YOUR OBJECTIVE: If a line below contains "RESET", count it; then state how many such lines there are, and nothing else.

Detected change data:

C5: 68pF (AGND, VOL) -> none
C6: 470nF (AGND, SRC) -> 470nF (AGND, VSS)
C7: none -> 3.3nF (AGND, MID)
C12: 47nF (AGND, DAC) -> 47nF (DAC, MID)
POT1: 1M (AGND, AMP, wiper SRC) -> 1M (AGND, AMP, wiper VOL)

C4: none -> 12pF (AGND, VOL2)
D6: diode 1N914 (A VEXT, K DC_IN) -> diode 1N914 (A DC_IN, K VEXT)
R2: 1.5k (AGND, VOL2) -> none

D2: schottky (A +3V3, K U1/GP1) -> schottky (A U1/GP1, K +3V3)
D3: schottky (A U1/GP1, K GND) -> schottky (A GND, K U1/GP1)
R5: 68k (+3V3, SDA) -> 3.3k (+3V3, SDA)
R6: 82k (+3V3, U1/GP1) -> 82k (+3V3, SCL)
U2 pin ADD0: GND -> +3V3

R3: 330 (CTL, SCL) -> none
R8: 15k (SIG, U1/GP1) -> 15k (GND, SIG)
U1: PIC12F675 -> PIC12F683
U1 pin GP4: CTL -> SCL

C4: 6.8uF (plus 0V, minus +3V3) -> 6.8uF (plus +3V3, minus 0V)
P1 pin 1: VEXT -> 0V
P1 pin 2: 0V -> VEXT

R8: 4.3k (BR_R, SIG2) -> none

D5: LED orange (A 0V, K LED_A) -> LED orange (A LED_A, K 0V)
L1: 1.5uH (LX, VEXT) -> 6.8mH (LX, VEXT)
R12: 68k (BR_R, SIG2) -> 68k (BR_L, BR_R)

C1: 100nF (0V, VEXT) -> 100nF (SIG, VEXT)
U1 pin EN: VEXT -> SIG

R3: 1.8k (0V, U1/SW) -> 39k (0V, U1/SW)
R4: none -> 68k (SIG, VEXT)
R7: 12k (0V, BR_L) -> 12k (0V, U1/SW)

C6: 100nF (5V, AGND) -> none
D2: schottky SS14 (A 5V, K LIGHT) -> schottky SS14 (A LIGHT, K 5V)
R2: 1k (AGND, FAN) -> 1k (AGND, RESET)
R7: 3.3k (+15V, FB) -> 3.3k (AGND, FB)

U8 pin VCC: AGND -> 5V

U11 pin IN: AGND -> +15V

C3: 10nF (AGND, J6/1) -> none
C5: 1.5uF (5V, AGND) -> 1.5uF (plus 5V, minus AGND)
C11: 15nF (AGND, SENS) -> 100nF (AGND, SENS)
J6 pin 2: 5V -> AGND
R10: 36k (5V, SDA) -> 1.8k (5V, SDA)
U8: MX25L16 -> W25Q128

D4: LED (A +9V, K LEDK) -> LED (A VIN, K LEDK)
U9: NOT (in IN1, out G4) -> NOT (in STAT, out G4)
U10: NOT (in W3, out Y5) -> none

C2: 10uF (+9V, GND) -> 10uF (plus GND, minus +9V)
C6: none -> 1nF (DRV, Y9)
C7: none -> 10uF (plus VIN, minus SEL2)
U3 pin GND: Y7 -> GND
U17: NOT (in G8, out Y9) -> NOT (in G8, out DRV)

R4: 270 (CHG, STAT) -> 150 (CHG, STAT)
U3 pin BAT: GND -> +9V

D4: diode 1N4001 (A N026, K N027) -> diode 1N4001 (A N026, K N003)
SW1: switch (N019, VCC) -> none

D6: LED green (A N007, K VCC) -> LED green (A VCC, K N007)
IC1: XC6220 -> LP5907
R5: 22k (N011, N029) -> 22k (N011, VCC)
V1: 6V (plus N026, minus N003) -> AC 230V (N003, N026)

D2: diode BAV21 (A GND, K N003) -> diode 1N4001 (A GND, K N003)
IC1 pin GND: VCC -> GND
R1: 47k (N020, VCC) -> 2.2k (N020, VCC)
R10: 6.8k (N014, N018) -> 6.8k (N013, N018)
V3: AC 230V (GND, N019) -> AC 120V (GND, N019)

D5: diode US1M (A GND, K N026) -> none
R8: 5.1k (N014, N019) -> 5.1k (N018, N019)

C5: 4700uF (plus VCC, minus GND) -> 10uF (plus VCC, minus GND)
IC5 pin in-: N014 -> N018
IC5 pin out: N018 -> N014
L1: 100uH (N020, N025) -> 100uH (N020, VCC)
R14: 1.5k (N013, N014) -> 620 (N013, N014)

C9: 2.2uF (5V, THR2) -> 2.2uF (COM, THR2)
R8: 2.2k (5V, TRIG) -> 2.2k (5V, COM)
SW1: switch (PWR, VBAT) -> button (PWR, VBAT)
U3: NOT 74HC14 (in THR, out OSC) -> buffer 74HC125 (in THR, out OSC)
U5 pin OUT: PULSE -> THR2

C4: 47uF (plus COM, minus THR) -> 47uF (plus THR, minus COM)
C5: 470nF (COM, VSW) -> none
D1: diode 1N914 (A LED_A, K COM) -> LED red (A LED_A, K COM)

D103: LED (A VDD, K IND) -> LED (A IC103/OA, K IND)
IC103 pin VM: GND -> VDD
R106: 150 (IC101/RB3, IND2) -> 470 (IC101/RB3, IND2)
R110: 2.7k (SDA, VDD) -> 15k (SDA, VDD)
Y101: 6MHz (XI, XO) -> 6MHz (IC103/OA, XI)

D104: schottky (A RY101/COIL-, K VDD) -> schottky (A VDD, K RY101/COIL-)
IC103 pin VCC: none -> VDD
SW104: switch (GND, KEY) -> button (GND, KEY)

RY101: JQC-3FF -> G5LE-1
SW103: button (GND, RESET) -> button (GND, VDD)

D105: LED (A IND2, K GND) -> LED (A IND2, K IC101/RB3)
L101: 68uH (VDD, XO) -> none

RESPONSE TO THE TASK: 2